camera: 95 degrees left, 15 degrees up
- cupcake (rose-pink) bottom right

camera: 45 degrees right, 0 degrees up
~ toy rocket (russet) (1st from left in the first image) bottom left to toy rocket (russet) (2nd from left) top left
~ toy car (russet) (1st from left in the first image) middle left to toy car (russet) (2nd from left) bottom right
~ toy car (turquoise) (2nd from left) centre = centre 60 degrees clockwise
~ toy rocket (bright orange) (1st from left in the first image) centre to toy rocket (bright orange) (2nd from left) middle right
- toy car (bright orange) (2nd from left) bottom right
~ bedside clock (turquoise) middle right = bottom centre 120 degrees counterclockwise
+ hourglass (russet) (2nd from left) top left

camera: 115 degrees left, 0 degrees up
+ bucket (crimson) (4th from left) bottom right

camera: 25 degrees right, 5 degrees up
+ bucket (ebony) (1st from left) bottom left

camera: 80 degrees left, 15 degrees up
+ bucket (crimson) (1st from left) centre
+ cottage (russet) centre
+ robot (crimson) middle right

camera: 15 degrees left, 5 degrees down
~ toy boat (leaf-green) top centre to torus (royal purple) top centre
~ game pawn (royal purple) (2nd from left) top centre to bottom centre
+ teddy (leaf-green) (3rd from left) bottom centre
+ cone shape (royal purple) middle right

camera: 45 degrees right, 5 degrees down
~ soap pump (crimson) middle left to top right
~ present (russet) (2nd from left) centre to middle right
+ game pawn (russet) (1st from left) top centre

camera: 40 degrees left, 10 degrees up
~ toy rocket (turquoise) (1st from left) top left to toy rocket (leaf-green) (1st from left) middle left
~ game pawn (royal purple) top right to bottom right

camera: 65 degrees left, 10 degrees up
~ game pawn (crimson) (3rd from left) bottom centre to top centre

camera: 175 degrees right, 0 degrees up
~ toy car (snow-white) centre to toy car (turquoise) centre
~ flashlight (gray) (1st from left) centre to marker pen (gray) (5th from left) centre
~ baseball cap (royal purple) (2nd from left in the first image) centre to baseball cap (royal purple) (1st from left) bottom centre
• • • • •
[ABOUT THIS EXERCISE]: Line by line, retype all of the records exactly.

[REPLY TO THE TASK]:
camera: 95 degrees left, 15 degrees up
- cupcake (rose-pink) bottom right

camera: 45 degrees right, 0 degrees up
~ toy rocket (russet) (1st from left in the first image) bottom left to toy rocket (russet) (2nd from left) top left
~ toy car (russet) (1st from left in the first image) middle left to toy car (russet) (2nd from left) bottom right
~ toy car (turquoise) (2nd from left) centre = centre 60 degrees clockwise
~ toy rocket (bright orange) (1st from left in the first image) centre to toy rocket (bright orange) (2nd from left) middle right
- toy car (bright orange) (2nd from left) bottom right
~ bedside clock (turquoise) middle right = bottom centre 120 degrees counterclockwise
+ hourglass (russet) (2nd from left) top left

camera: 115 degrees left, 0 degrees up
+ bucket (crimson) (4th from left) bottom right

camera: 25 degrees right, 5 degrees up
+ bucket (ebony) (1st from left) bottom left

camera: 80 degrees left, 15 degrees up
+ bucket (crimson) (1st from left) centre
+ cottage (russet) centre
+ robot (crimson) middle right

camera: 15 degrees left, 5 degrees down
~ toy boat (leaf-green) top centre to torus (royal purple) top centre
~ game pawn (royal purple) (2nd from left) top centre to bottom centre
+ teddy (leaf-green) (3rd from left) bottom centre
+ cone shape (royal purple) middle right

camera: 45 degrees right, 5 degrees down
~ soap pump (crimson) middle left to top right
~ present (russet) (2nd from left) centre to middle right
+ game pawn (russet) (1st from left) top centre

camera: 40 degrees left, 10 degrees up
~ toy rocket (turquoise) (1st from left) top left to toy rocket (leaf-green) (1st from left) middle left
~ game pawn (royal purple) top right to bottom right

camera: 65 degrees left, 10 degrees up
~ game pawn (crimson) (3rd from left) bottom centre to top centre

camera: 175 degrees right, 0 degrees up
~ toy car (snow-white) centre to toy car (turquoise) centre
~ flashlight (gray) (1st from left) centre to marker pen (gray) (5th from left) centre
~ baseball cap (royal purple) (2nd from left in the first image) centre to baseball cap (royal purple) (1st from left) bottom centre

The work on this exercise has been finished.